**YOUR GOAL**
Copy the data exactly. Images are the one exception.

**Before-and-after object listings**
------------
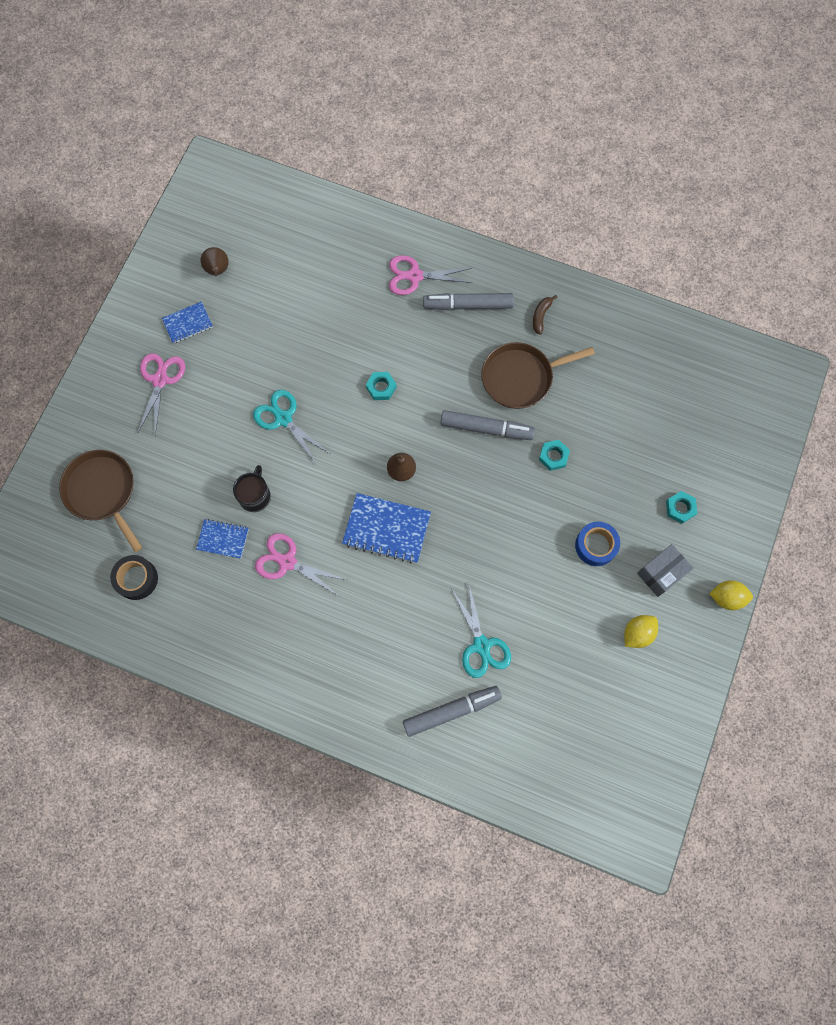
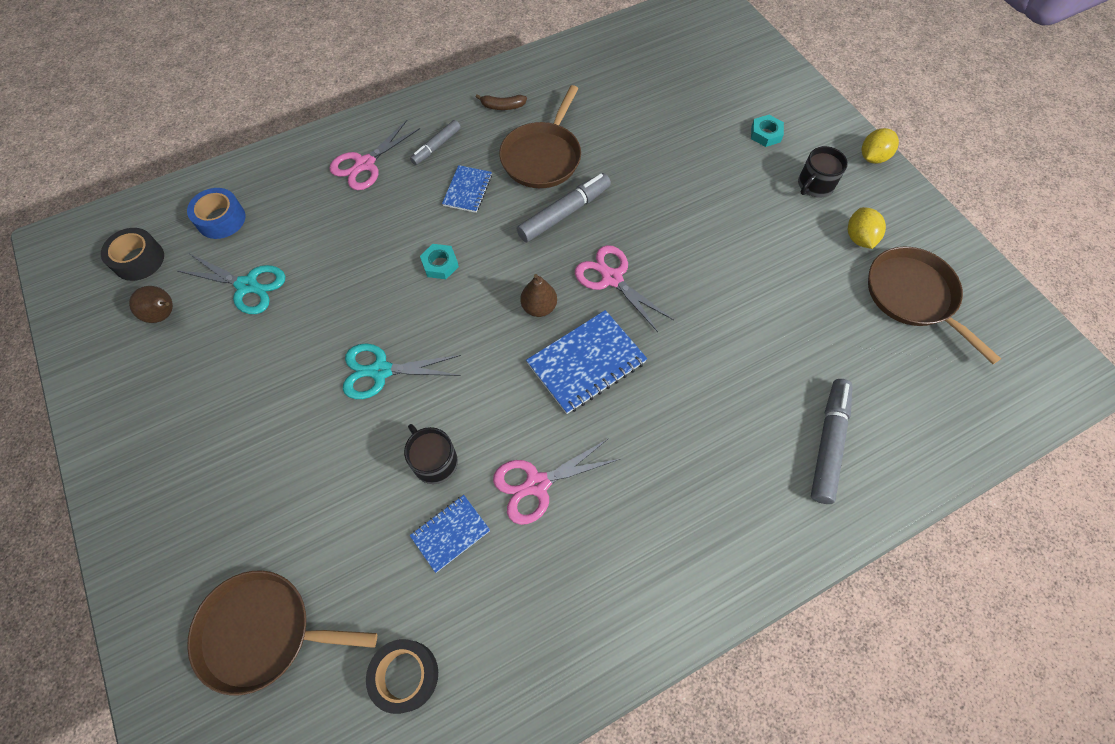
camera: 50 degrees left, 10 degrees down
pink scissors [138,353,185,435] -> pink scissors moved to [575,245,674,332]
blue notebook [162,302,213,344] -> blue notebook moved to [442,165,492,213]
grey marker [423,293,514,310] -> grey marker [410,120,461,165], size x0.62
turquoise scissors [451,584,511,678] -> turquoise scissors moved to [178,254,286,314]
brown banana [533,295,557,335] -> brown banana turned 60 degrees counterclockwise [476,94,527,110]
turquoise nut [539,440,570,471] -> none
blue tape [575,522,620,566] -> blue tape moved to [187,188,245,239]
grey box [637,544,693,597] -> black mug [798,146,848,197]
none -> black tape [101,228,164,281]
none -> brown pan [868,246,1001,364]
------------
**TASK SOLUTION**
camera: 50 degrees left, 10 degrees down
pink scissors [138,353,185,435] -> pink scissors moved to [575,245,674,332]
blue notebook [162,302,213,344] -> blue notebook moved to [442,165,492,213]
grey marker [423,293,514,310] -> grey marker [410,120,461,165], size x0.62
turquoise scissors [451,584,511,678] -> turquoise scissors moved to [178,254,286,314]
brown banana [533,295,557,335] -> brown banana turned 60 degrees counterclockwise [476,94,527,110]
turquoise nut [539,440,570,471] -> none
blue tape [575,522,620,566] -> blue tape moved to [187,188,245,239]
grey box [637,544,693,597] -> black mug [798,146,848,197]
none -> black tape [101,228,164,281]
none -> brown pan [868,246,1001,364]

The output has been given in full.